··· Input data
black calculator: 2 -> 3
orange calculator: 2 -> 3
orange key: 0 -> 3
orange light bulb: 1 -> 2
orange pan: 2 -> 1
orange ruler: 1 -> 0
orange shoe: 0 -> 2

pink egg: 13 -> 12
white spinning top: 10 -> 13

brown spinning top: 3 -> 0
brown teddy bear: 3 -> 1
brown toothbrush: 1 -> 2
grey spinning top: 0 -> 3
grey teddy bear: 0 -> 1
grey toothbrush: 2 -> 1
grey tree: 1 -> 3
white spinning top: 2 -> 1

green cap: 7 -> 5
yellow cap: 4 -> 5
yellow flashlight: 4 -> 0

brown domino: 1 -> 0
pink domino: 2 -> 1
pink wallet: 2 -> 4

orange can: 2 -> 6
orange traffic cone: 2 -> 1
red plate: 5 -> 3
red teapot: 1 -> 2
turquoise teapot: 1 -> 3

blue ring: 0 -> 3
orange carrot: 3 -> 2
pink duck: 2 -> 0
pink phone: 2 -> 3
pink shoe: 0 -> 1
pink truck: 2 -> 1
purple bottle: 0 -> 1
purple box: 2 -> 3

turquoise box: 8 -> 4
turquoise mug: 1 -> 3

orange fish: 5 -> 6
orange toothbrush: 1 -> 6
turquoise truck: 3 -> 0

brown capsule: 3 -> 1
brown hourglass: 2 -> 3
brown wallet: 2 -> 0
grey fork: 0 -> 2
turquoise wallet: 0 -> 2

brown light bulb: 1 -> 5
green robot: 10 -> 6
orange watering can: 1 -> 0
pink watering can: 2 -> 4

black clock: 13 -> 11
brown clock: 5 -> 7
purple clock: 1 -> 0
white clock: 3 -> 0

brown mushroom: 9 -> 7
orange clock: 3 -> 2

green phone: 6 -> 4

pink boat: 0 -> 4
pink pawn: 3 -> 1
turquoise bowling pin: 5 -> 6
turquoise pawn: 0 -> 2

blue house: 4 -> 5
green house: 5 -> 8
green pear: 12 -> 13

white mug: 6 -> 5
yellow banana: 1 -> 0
······
- _What to work on_
Each line from the top of the material above, through the one that contains "turquoise mug: 1 -> 3", should be restated word for word.

- _Answer section_
black calculator: 2 -> 3
orange calculator: 2 -> 3
orange key: 0 -> 3
orange light bulb: 1 -> 2
orange pan: 2 -> 1
orange ruler: 1 -> 0
orange shoe: 0 -> 2

pink egg: 13 -> 12
white spinning top: 10 -> 13

brown spinning top: 3 -> 0
brown teddy bear: 3 -> 1
brown toothbrush: 1 -> 2
grey spinning top: 0 -> 3
grey teddy bear: 0 -> 1
grey toothbrush: 2 -> 1
grey tree: 1 -> 3
white spinning top: 2 -> 1

green cap: 7 -> 5
yellow cap: 4 -> 5
yellow flashlight: 4 -> 0

brown domino: 1 -> 0
pink domino: 2 -> 1
pink wallet: 2 -> 4

orange can: 2 -> 6
orange traffic cone: 2 -> 1
red plate: 5 -> 3
red teapot: 1 -> 2
turquoise teapot: 1 -> 3

blue ring: 0 -> 3
orange carrot: 3 -> 2
pink duck: 2 -> 0
pink phone: 2 -> 3
pink shoe: 0 -> 1
pink truck: 2 -> 1
purple bottle: 0 -> 1
purple box: 2 -> 3

turquoise box: 8 -> 4
turquoise mug: 1 -> 3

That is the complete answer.